(Stored records)
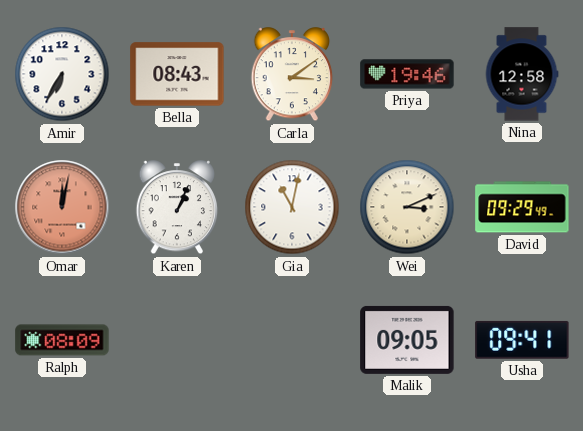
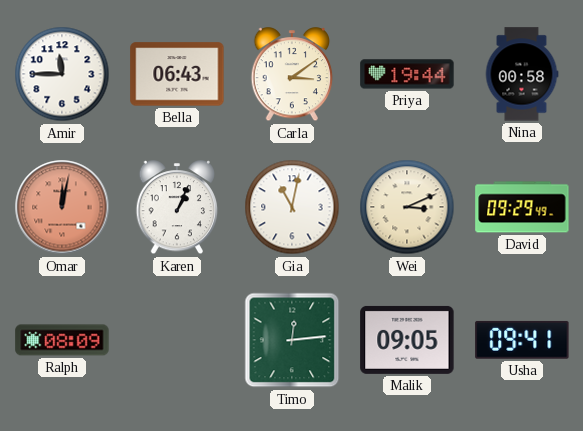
Amir: 6:35 -> 11:45
Bella: 08:43 -> 06:43
Priya: 19:46 -> 19:44
Nina: 12:58 -> 00:58
Timo: none -> 12:14
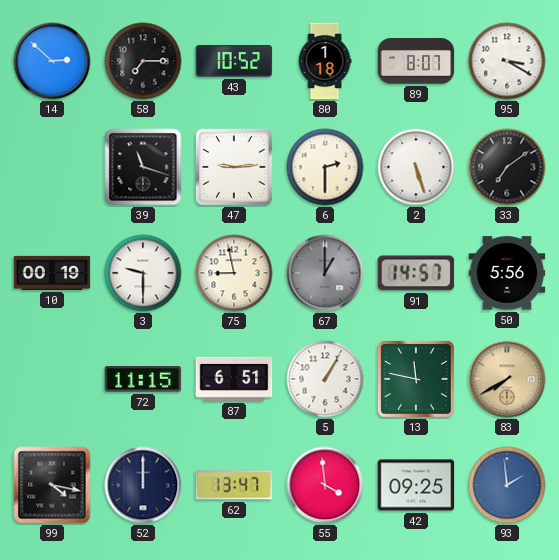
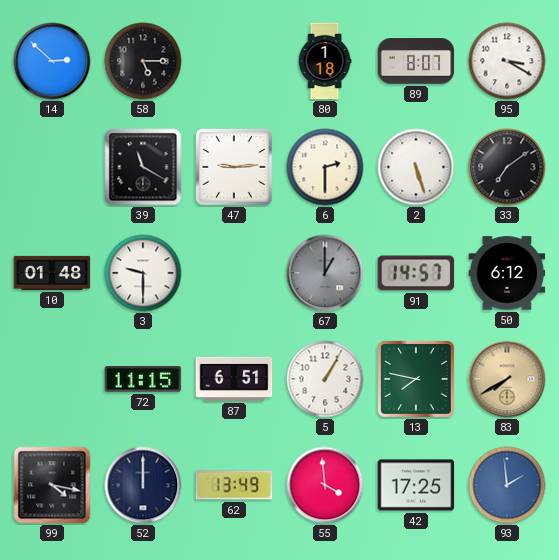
58: 7:15 -> 5:15
43: 10:52 -> none
39: 11:18 -> 11:20
10: 00:19 -> 01:48
75: 8:58 -> none
50: 5:56 -> 6:12
13: 11:47 -> 7:47
62: 13:47 -> 13:49
42: 09:25 -> 17:25
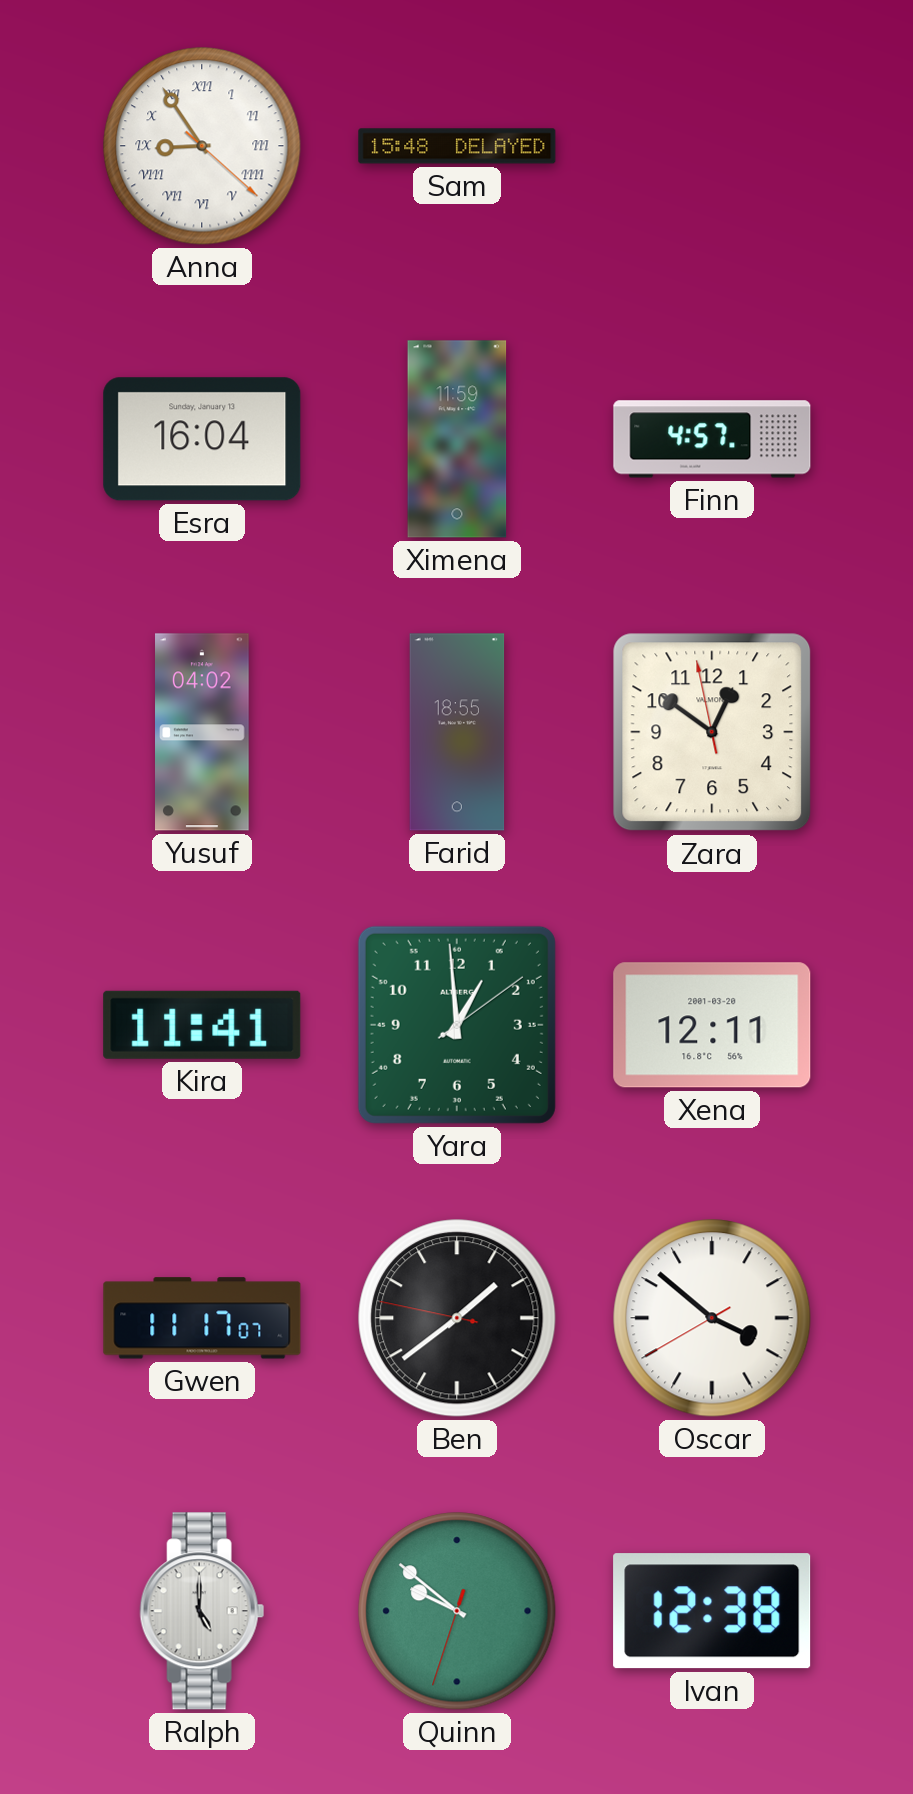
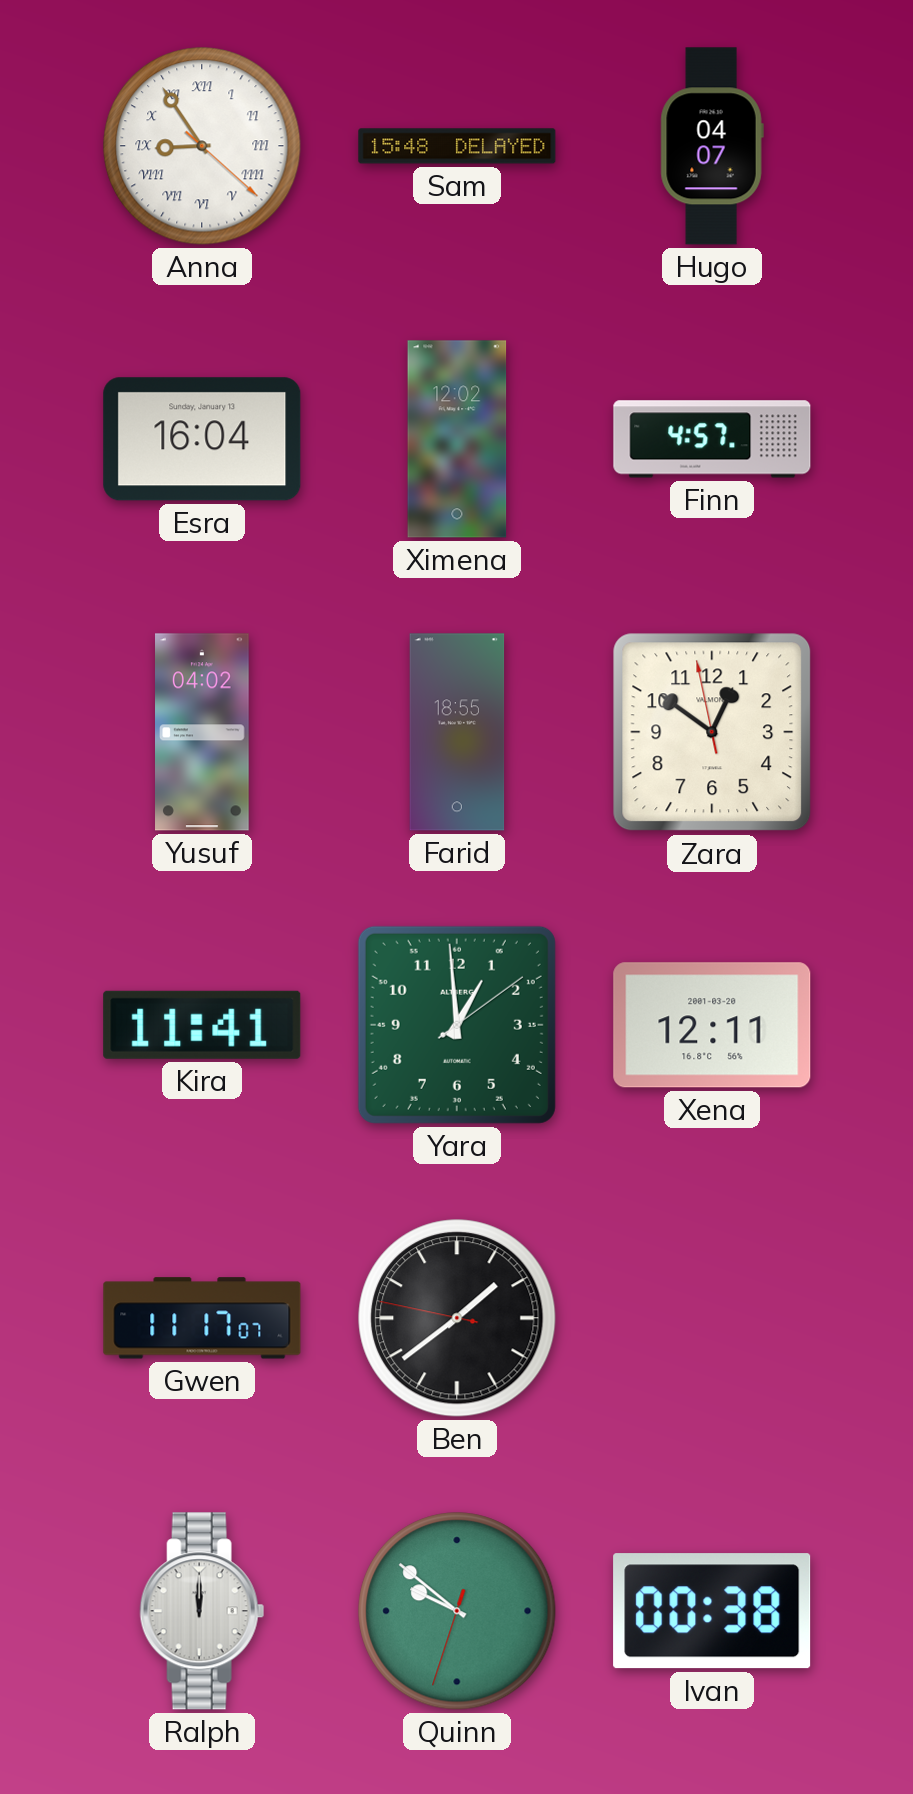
Hugo: none -> 04:07
Ximena: 11:59 -> 12:02
Oscar: 3:51 -> none
Ralph: 5:00 -> 12:00
Ivan: 12:38 -> 00:38
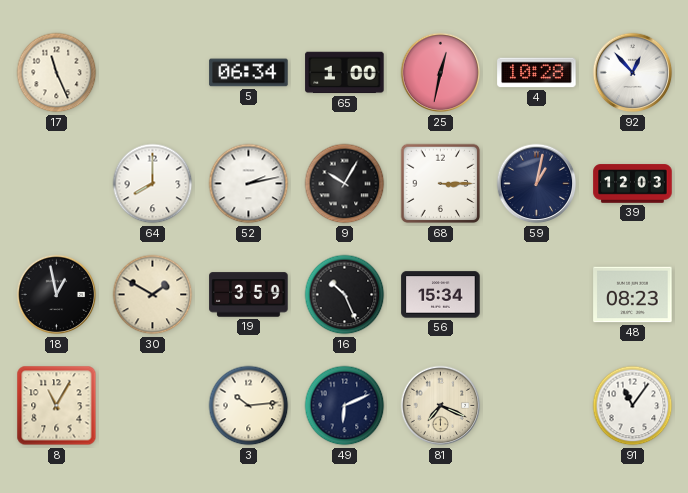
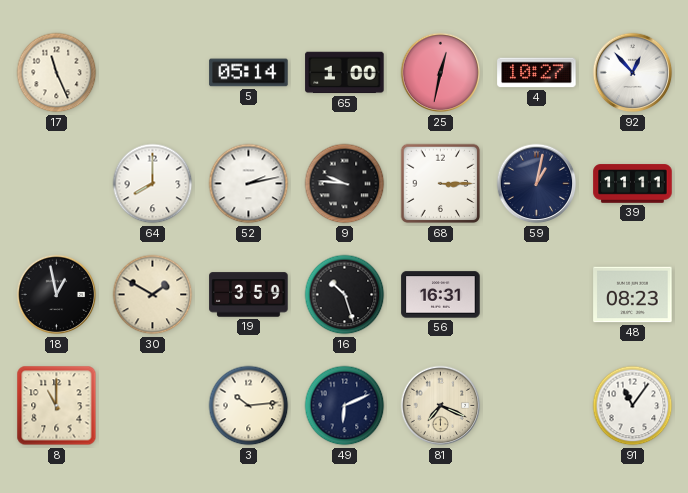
5: 06:34 -> 05:14
4: 10:28 -> 10:27
9: 10:05 -> 9:46
39: 12:03 -> 11:11
16: 10:26 -> 10:27
56: 15:34 -> 16:31
8: 11:05 -> 11:00
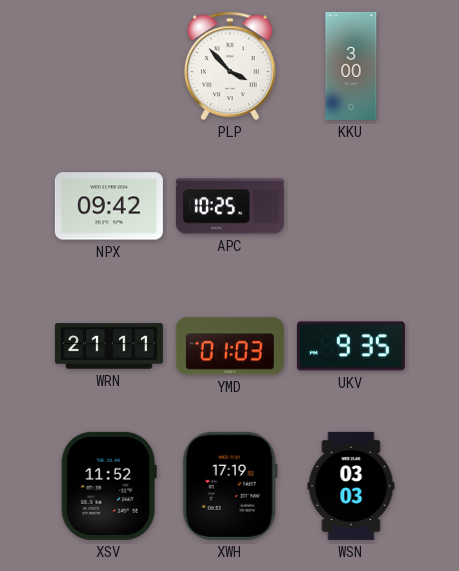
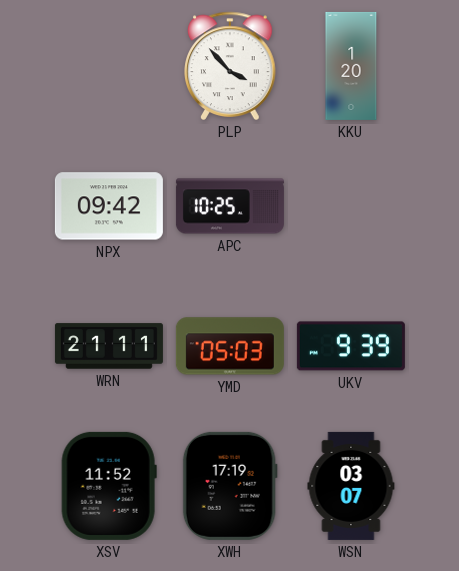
KKU: 3:00 -> 1:20
YMD: 01:03 -> 05:03
UKV: 9:35 -> 9:39
WSN: 03:03 -> 03:07
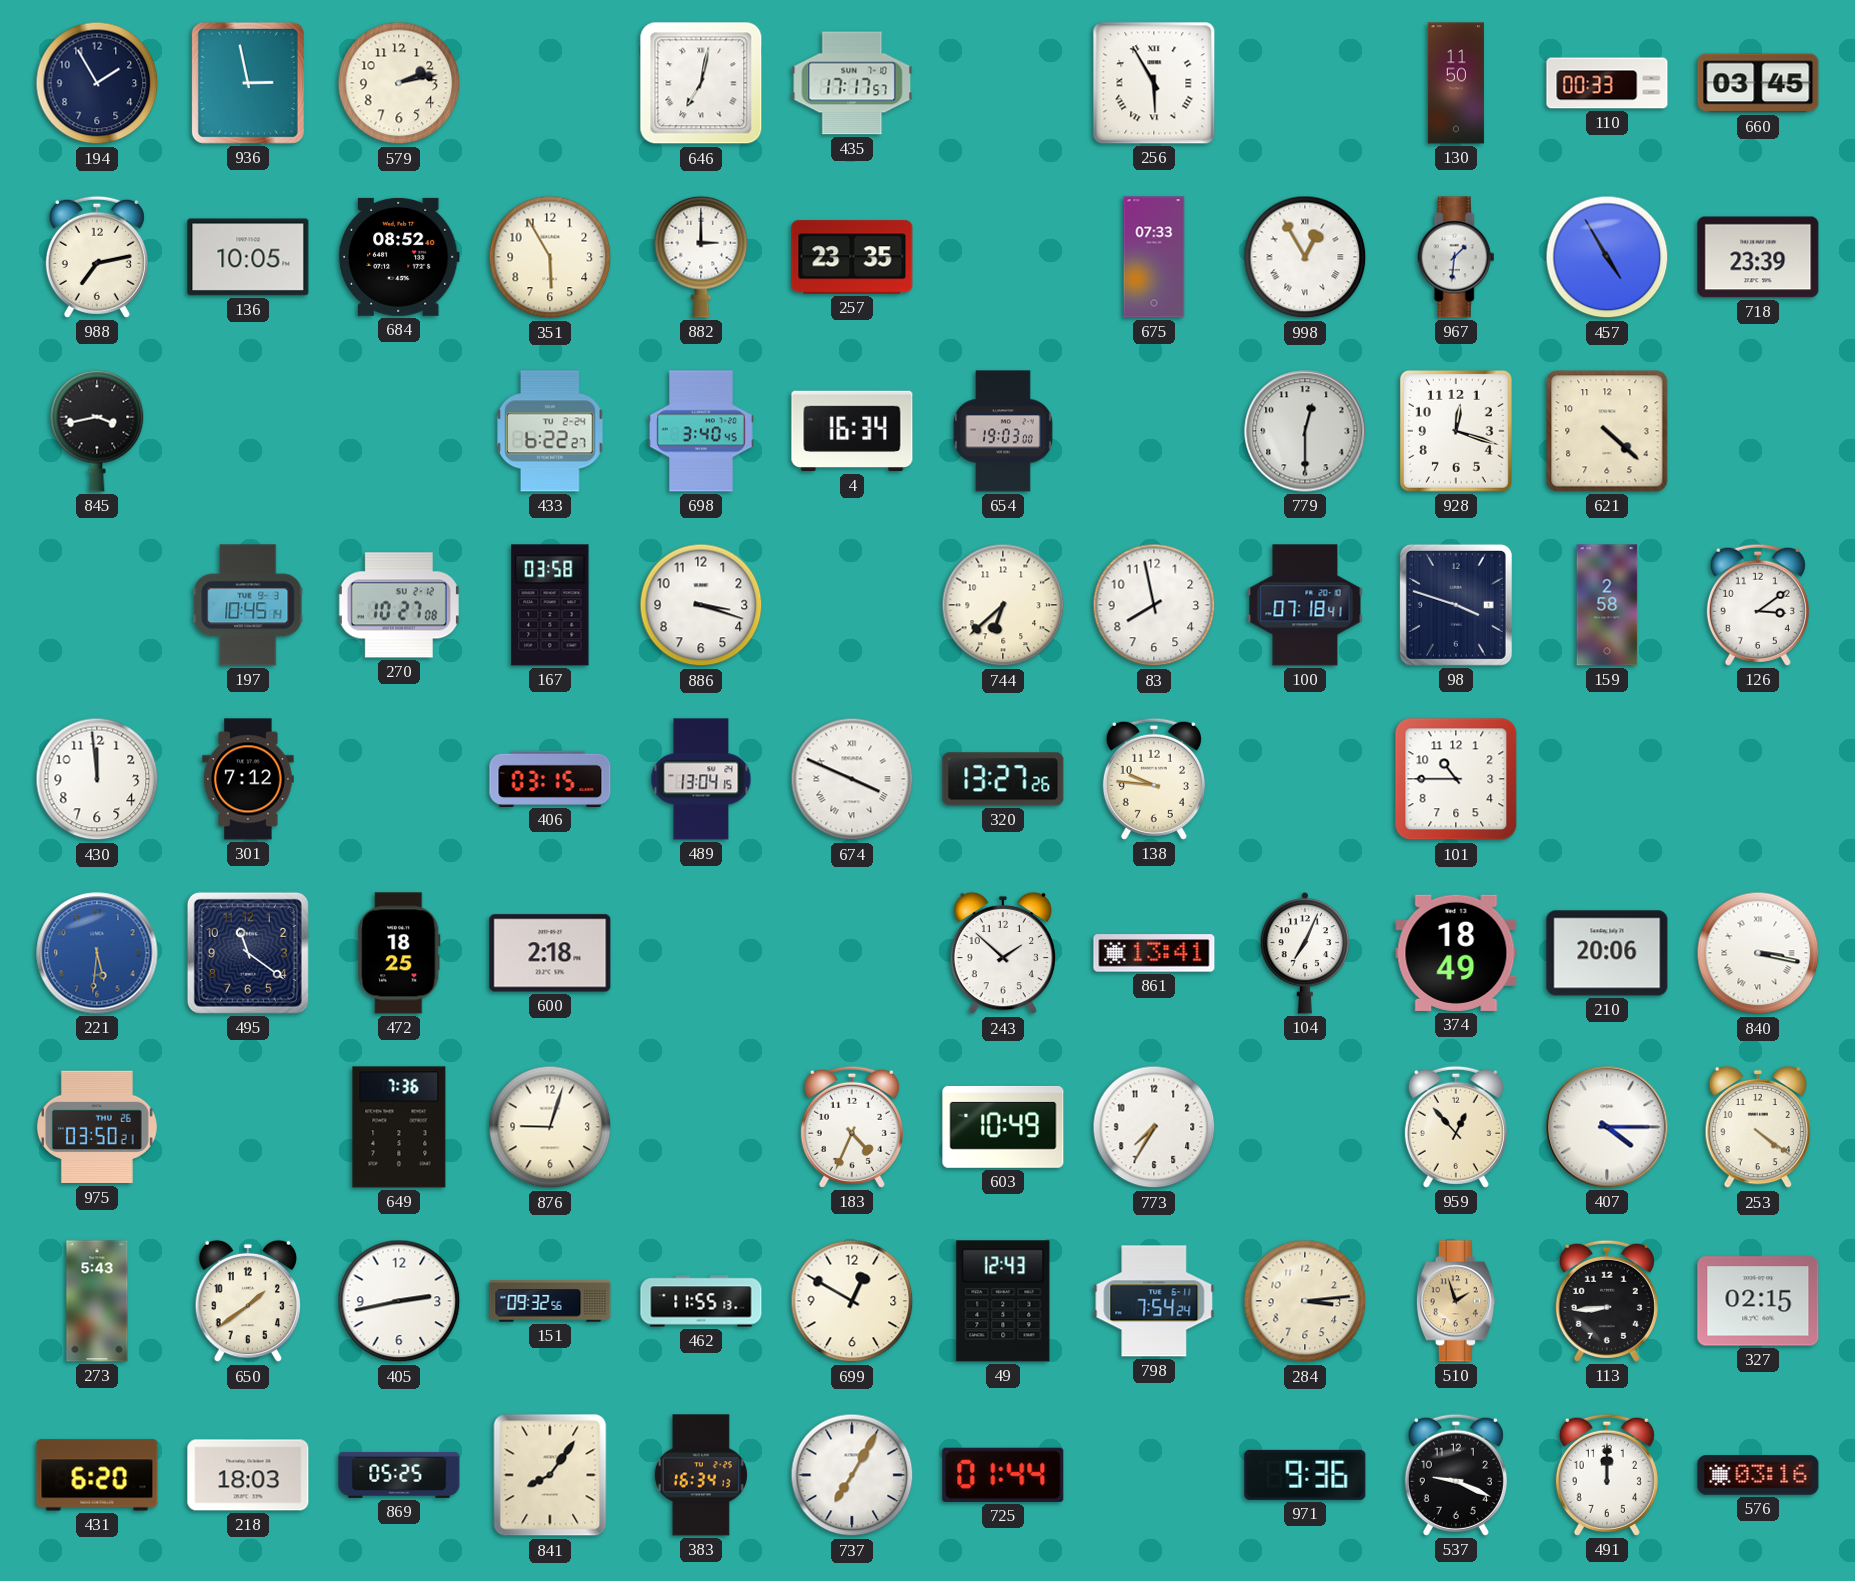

- **WORK TO COMPLETE**: Reproduce all of the material above line for line, leaving out the pictures.

- **RESPONSE**:
Amir: 6:35 -> 11:45
Bella: 08:43 -> 06:43
Priya: 19:46 -> 19:44
Nina: 12:58 -> 00:58
Timo: none -> 12:14
58: 7:15 -> 5:15
43: 10:52 -> none
39: 11:18 -> 11:20
10: 00:19 -> 01:48
75: 8:58 -> none
50: 5:56 -> 6:12
13: 11:47 -> 7:47
62: 13:47 -> 13:49
42: 09:25 -> 17:25
Hugo: none -> 04:07
Ximena: 11:59 -> 12:02
Oscar: 3:51 -> none
Ralph: 5:00 -> 12:00
Ivan: 12:38 -> 00:38
5: 06:34 -> 05:14
4: 10:28 -> 10:27
9: 10:05 -> 9:46
39: 12:03 -> 11:11
16: 10:26 -> 10:27
56: 15:34 -> 16:31
8: 11:05 -> 11:00
KKU: 3:00 -> 1:20
YMD: 01:03 -> 05:03
UKV: 9:35 -> 9:39
WSN: 03:03 -> 03:07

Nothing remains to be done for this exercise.